(Beginning of Given data)

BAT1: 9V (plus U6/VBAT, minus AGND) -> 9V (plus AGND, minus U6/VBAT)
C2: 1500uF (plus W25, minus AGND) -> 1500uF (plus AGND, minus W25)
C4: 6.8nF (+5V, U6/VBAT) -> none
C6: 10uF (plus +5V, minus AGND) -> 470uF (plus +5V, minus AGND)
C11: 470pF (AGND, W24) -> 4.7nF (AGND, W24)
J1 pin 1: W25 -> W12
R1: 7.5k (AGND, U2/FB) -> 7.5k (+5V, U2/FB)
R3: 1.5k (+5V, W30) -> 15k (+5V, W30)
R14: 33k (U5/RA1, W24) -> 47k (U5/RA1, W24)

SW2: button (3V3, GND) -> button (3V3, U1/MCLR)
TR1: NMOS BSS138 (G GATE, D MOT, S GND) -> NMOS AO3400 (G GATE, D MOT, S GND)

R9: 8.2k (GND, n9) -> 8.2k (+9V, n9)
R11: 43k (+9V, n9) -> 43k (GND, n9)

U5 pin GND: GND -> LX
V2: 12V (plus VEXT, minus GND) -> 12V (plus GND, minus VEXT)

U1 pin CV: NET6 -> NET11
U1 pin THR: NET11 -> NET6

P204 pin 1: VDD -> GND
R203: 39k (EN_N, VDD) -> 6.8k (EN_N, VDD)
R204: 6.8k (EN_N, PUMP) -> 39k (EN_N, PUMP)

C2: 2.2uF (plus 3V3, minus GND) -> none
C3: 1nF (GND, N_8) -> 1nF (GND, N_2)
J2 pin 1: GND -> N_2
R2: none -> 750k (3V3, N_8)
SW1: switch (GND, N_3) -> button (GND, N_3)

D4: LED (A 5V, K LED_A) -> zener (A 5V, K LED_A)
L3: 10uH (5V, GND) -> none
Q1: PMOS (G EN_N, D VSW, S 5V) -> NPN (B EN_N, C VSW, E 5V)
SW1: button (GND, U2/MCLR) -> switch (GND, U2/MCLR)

(End of Given data)

# Task prompt
Within the data above, the span starting at the line containing "SW2: button (3V3, GND)" and ending at the line containing "C3: 1nF (GND, N_8) -> 1nF (GND, N_2)" is to be retyped exactly, with no other lines.

# Expected answer
SW2: button (3V3, GND) -> button (3V3, U1/MCLR)
TR1: NMOS BSS138 (G GATE, D MOT, S GND) -> NMOS AO3400 (G GATE, D MOT, S GND)

R9: 8.2k (GND, n9) -> 8.2k (+9V, n9)
R11: 43k (+9V, n9) -> 43k (GND, n9)

U5 pin GND: GND -> LX
V2: 12V (plus VEXT, minus GND) -> 12V (plus GND, minus VEXT)

U1 pin CV: NET6 -> NET11
U1 pin THR: NET11 -> NET6

P204 pin 1: VDD -> GND
R203: 39k (EN_N, VDD) -> 6.8k (EN_N, VDD)
R204: 6.8k (EN_N, PUMP) -> 39k (EN_N, PUMP)

C2: 2.2uF (plus 3V3, minus GND) -> none
C3: 1nF (GND, N_8) -> 1nF (GND, N_2)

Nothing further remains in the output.